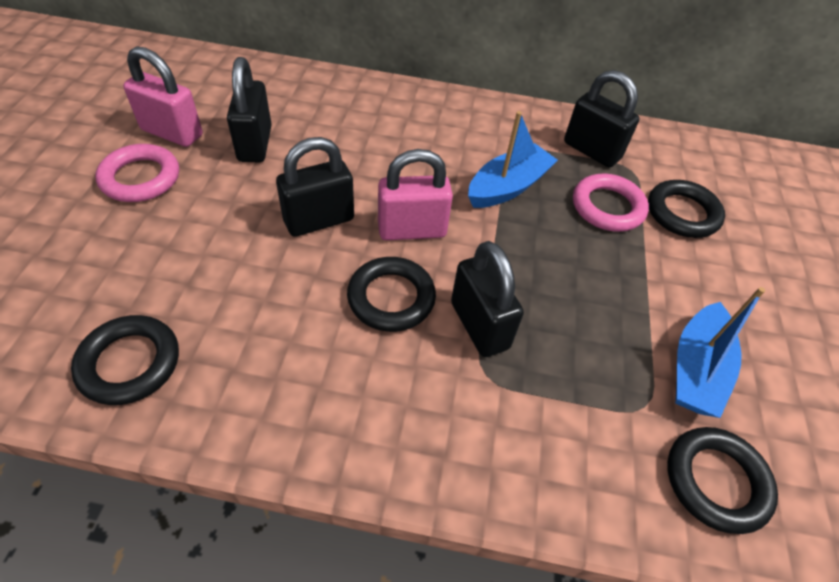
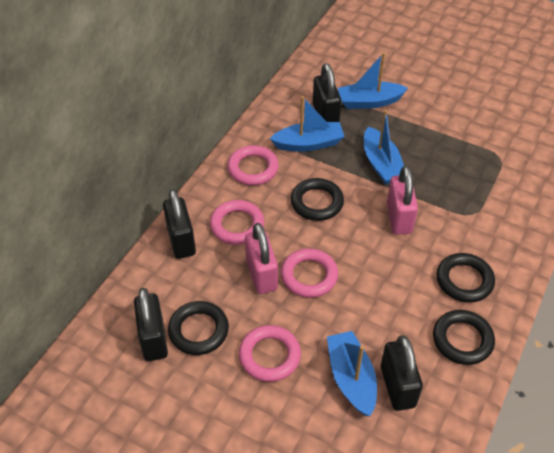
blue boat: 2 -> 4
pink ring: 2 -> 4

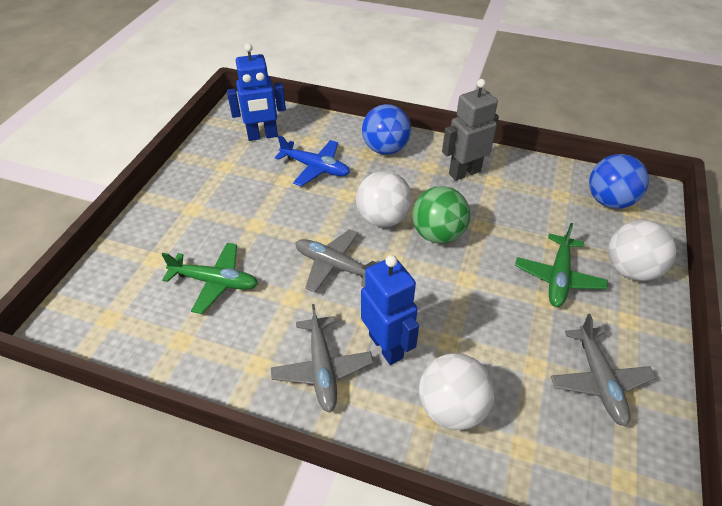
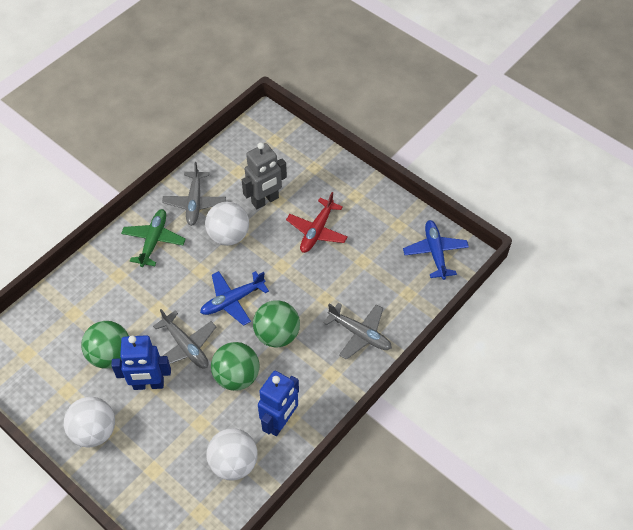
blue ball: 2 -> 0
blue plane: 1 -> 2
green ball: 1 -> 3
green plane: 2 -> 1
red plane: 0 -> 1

### INSTRUCTIONS FOR THE TASK
Every line of the data above is to be set down word for word, with the pictures left out.

### ANSWER TO THIS PROBLEM
blue boat: 2 -> 4
pink ring: 2 -> 4

blue ball: 2 -> 0
blue plane: 1 -> 2
green ball: 1 -> 3
green plane: 2 -> 1
red plane: 0 -> 1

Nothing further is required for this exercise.